(WHAT IS BEING ASKED)
Reproduce each of the entries below character for character, in the same order.

[Extracted records]
◇ ◇ ◇ ◇ ◇ ◇ ◇
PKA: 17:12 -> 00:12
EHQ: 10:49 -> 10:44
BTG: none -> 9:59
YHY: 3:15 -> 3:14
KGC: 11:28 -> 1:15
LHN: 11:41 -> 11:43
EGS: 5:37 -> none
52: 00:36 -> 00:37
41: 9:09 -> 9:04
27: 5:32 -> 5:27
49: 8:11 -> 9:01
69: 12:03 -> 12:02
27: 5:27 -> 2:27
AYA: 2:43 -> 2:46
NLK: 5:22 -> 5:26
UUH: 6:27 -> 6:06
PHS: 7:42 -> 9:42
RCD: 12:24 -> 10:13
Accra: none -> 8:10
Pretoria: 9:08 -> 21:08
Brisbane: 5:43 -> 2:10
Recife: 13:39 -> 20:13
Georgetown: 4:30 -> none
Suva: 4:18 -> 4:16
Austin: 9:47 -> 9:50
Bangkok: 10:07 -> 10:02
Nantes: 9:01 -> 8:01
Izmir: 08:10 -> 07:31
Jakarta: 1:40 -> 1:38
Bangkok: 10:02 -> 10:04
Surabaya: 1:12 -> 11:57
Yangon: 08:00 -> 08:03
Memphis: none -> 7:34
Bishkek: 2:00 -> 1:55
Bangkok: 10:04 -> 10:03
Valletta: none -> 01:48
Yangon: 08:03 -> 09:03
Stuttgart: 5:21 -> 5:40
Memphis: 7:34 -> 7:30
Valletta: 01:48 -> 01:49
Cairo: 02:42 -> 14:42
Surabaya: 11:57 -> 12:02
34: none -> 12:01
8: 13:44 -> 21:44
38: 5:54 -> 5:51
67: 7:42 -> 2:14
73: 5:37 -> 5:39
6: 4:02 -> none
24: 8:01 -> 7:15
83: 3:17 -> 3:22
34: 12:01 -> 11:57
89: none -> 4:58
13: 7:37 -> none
◇ ◇ ◇ ◇ ◇ ◇ ◇
(TASK ANSWER)
PKA: 17:12 -> 00:12
EHQ: 10:49 -> 10:44
BTG: none -> 9:59
YHY: 3:15 -> 3:14
KGC: 11:28 -> 1:15
LHN: 11:41 -> 11:43
EGS: 5:37 -> none
52: 00:36 -> 00:37
41: 9:09 -> 9:04
27: 5:32 -> 5:27
49: 8:11 -> 9:01
69: 12:03 -> 12:02
27: 5:27 -> 2:27
AYA: 2:43 -> 2:46
NLK: 5:22 -> 5:26
UUH: 6:27 -> 6:06
PHS: 7:42 -> 9:42
RCD: 12:24 -> 10:13
Accra: none -> 8:10
Pretoria: 9:08 -> 21:08
Brisbane: 5:43 -> 2:10
Recife: 13:39 -> 20:13
Georgetown: 4:30 -> none
Suva: 4:18 -> 4:16
Austin: 9:47 -> 9:50
Bangkok: 10:07 -> 10:02
Nantes: 9:01 -> 8:01
Izmir: 08:10 -> 07:31
Jakarta: 1:40 -> 1:38
Bangkok: 10:02 -> 10:04
Surabaya: 1:12 -> 11:57
Yangon: 08:00 -> 08:03
Memphis: none -> 7:34
Bishkek: 2:00 -> 1:55
Bangkok: 10:04 -> 10:03
Valletta: none -> 01:48
Yangon: 08:03 -> 09:03
Stuttgart: 5:21 -> 5:40
Memphis: 7:34 -> 7:30
Valletta: 01:48 -> 01:49
Cairo: 02:42 -> 14:42
Surabaya: 11:57 -> 12:02
34: none -> 12:01
8: 13:44 -> 21:44
38: 5:54 -> 5:51
67: 7:42 -> 2:14
73: 5:37 -> 5:39
6: 4:02 -> none
24: 8:01 -> 7:15
83: 3:17 -> 3:22
34: 12:01 -> 11:57
89: none -> 4:58
13: 7:37 -> none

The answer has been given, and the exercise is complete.